→ Exercise: Write out exactly the lines running from the one that contains "Mask anything matching" through the end of the material.
* BEGIN Working data *
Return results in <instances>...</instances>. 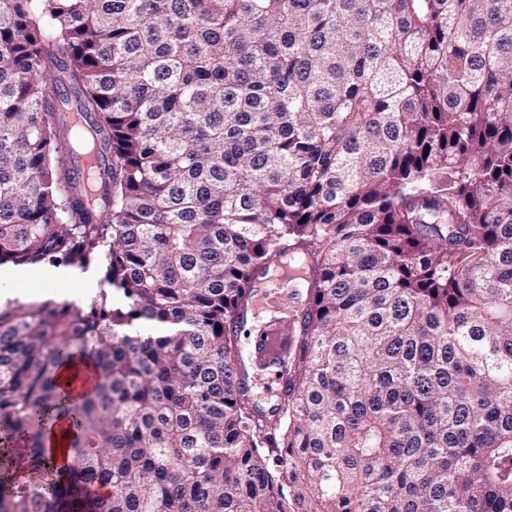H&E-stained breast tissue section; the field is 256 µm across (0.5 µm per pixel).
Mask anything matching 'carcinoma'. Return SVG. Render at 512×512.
Wrapping results in <instances>:
<instances>
[{
  "instance_id": "carcinoma-1",
  "label": "carcinoma",
  "mask_w": 512,
  "mask_h": 512,
  "mask_svg": "<svg viewBox=\"0 0 512 512\" xmlns=\"http://www.w3.org/2000/svg\"><path fill=\"white\" fill-rule=\"evenodd\" d=\"M94 263L0 307V512H512V0H0V267ZM275 276H259L252 292V304L270 308L281 314L271 319L260 336L259 358L266 368L279 369L288 354L290 336L294 334L295 290L288 267L279 266ZM98 269L99 271L96 272L94 269L82 271L74 270L68 267H58L50 273L37 271L30 274V276H38L41 274L48 280L21 281V279L19 280L20 274L17 271L7 267H1L0 305L6 303L7 301H24V297L18 292L17 288H21L22 291L28 294L26 301L19 304L40 302L50 298L62 303H84L92 297V294L89 290L84 288L83 284L79 280L76 279L82 280L89 288L96 289L98 288L99 276V288H105L107 285L103 283L104 274L100 266H98ZM16 282V288H12L13 284ZM52 282L66 285L59 286L53 284ZM29 285H33L34 288H27Z\"/></svg>"
}]
</instances>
* END Working data *
→ Correct result:
Mask anything matching 'carcinoma'. Return SVG. Render at 512×512.
Wrapping results in <instances>:
<instances>
[{
  "instance_id": "carcinoma-1",
  "label": "carcinoma",
  "mask_w": 512,
  "mask_h": 512,
  "mask_svg": "<svg viewBox=\"0 0 512 512\" xmlns=\"http://www.w3.org/2000/svg\"><path fill=\"white\" fill-rule=\"evenodd\" d=\"M94 263L0 307V512H512V0H0V267ZM275 276H259L252 292V304L270 308L281 314L271 319L260 336L259 358L266 368L279 369L288 354L290 336L294 334L295 290L288 267L279 266ZM98 269L99 271L96 272L94 269L82 271L74 270L68 267H58L50 273L37 271L30 274V276H38L41 274L48 280L21 281V279L19 280L20 274L17 271L7 267H1L0 305L6 303L7 301H24V297L18 292L17 288H21L22 291L28 294L26 301L19 304L40 302L50 298L62 303H84L92 297V294L89 290L84 288L83 284L79 280L76 279L82 280L89 288L96 289L98 288L99 276V288H105L107 285L103 283L104 274L100 266H98ZM16 282V288H12L13 284ZM52 282L66 285L59 286L53 284ZM29 285H33L34 288H27Z\"/></svg>"
}]
</instances>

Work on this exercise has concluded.